INPUT MATERIAL: Begin

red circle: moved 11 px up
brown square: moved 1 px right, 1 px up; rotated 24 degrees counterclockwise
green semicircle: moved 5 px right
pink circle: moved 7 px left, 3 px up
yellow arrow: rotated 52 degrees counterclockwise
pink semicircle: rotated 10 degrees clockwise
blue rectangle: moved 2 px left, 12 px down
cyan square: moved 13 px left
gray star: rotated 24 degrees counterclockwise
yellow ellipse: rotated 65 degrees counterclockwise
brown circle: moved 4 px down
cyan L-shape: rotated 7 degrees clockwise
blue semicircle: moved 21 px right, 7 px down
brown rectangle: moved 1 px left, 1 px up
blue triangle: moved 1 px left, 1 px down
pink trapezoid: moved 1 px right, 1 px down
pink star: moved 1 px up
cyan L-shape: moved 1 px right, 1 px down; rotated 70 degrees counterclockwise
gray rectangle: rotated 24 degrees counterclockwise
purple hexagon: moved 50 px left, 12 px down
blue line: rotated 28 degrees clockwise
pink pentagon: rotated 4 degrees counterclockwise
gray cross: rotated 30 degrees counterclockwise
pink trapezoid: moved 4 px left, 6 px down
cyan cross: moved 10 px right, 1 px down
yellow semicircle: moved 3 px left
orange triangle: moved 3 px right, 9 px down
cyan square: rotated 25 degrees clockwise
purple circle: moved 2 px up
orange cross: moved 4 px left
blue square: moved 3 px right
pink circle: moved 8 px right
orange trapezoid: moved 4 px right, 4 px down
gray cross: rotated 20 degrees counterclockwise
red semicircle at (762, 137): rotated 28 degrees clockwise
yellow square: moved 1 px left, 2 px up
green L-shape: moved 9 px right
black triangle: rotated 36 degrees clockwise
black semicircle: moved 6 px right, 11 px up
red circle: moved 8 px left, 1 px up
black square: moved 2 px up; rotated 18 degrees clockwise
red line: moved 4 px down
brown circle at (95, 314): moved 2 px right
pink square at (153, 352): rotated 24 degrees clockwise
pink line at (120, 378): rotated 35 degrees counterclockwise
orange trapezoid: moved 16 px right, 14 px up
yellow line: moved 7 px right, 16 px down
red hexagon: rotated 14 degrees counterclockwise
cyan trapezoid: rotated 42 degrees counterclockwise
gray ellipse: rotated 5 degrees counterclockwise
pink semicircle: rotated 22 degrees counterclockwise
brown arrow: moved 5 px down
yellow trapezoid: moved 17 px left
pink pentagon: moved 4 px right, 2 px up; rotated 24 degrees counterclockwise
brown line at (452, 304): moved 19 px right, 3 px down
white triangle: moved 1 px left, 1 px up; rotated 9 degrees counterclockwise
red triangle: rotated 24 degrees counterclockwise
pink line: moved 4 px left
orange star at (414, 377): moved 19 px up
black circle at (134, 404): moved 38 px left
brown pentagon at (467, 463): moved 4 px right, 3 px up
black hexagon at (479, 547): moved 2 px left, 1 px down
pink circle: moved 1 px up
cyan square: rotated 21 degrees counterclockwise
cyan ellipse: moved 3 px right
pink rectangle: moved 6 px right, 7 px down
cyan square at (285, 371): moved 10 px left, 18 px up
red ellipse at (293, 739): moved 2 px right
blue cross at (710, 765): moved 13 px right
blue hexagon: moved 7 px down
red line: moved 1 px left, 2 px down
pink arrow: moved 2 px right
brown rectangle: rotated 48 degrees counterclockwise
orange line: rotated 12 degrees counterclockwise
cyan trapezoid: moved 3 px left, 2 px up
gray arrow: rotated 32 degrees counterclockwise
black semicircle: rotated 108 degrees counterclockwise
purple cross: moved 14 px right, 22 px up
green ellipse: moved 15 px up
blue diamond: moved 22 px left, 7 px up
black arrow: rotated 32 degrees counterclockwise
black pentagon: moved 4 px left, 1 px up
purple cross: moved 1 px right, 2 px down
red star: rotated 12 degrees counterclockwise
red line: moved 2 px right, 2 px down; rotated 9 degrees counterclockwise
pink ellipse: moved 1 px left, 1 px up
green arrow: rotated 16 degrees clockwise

INPUT MATERIAL: End

**WHAT IS REQUIRED**.
Send back an exact copy of only the lines from the line with "black semicircle: moved 6 px right, 11 px up" up to and including the line with "blue diamond: moved 22 px left, 7 px up" in the data above.

**THE COMPLETED TASK**.
black semicircle: moved 6 px right, 11 px up
red circle: moved 8 px left, 1 px up
black square: moved 2 px up; rotated 18 degrees clockwise
red line: moved 4 px down
brown circle at (95, 314): moved 2 px right
pink square at (153, 352): rotated 24 degrees clockwise
pink line at (120, 378): rotated 35 degrees counterclockwise
orange trapezoid: moved 16 px right, 14 px up
yellow line: moved 7 px right, 16 px down
red hexagon: rotated 14 degrees counterclockwise
cyan trapezoid: rotated 42 degrees counterclockwise
gray ellipse: rotated 5 degrees counterclockwise
pink semicircle: rotated 22 degrees counterclockwise
brown arrow: moved 5 px down
yellow trapezoid: moved 17 px left
pink pentagon: moved 4 px right, 2 px up; rotated 24 degrees counterclockwise
brown line at (452, 304): moved 19 px right, 3 px down
white triangle: moved 1 px left, 1 px up; rotated 9 degrees counterclockwise
red triangle: rotated 24 degrees counterclockwise
pink line: moved 4 px left
orange star at (414, 377): moved 19 px up
black circle at (134, 404): moved 38 px left
brown pentagon at (467, 463): moved 4 px right, 3 px up
black hexagon at (479, 547): moved 2 px left, 1 px down
pink circle: moved 1 px up
cyan square: rotated 21 degrees counterclockwise
cyan ellipse: moved 3 px right
pink rectangle: moved 6 px right, 7 px down
cyan square at (285, 371): moved 10 px left, 18 px up
red ellipse at (293, 739): moved 2 px right
blue cross at (710, 765): moved 13 px right
blue hexagon: moved 7 px down
red line: moved 1 px left, 2 px down
pink arrow: moved 2 px right
brown rectangle: rotated 48 degrees counterclockwise
orange line: rotated 12 degrees counterclockwise
cyan trapezoid: moved 3 px left, 2 px up
gray arrow: rotated 32 degrees counterclockwise
black semicircle: rotated 108 degrees counterclockwise
purple cross: moved 14 px right, 22 px up
green ellipse: moved 15 px up
blue diamond: moved 22 px left, 7 px up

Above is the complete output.